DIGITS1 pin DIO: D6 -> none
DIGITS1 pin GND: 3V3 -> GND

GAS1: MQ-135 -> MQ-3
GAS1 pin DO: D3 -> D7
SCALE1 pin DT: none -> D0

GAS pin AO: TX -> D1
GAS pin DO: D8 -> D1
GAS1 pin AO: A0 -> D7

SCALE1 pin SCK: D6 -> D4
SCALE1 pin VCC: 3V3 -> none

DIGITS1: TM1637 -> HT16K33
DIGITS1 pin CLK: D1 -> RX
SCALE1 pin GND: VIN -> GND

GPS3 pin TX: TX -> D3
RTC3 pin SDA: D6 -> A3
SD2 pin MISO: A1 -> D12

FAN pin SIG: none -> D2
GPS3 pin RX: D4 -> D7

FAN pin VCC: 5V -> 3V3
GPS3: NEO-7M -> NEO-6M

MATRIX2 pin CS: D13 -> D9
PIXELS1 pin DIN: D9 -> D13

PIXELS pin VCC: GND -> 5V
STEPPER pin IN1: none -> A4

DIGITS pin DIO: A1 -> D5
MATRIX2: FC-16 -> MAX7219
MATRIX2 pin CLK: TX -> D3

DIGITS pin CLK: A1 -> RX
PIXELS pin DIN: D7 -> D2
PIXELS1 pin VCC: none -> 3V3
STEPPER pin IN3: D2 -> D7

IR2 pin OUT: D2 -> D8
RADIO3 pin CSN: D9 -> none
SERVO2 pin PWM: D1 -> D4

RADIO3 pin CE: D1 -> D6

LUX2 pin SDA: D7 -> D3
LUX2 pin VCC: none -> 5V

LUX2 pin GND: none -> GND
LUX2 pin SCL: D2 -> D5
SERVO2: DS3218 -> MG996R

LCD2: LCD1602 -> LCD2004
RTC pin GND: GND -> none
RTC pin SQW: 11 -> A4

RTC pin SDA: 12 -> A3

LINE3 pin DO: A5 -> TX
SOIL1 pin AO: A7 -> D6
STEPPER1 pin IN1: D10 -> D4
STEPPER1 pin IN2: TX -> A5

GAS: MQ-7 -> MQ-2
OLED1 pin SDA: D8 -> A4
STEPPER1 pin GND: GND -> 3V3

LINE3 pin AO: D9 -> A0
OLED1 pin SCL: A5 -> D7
__________________________________________________
**ACTION ITEM:** Using the entries above, repeat only the lines from the one containing "LUX2 pin SDA: D7 -> D3" through the one containing "STEPPER1 pin IN1: D10 -> D4", end lines included.

**RESULT:**
LUX2 pin SDA: D7 -> D3
LUX2 pin VCC: none -> 5V

LUX2 pin GND: none -> GND
LUX2 pin SCL: D2 -> D5
SERVO2: DS3218 -> MG996R

LCD2: LCD1602 -> LCD2004
RTC pin GND: GND -> none
RTC pin SQW: 11 -> A4

RTC pin SDA: 12 -> A3

LINE3 pin DO: A5 -> TX
SOIL1 pin AO: A7 -> D6
STEPPER1 pin IN1: D10 -> D4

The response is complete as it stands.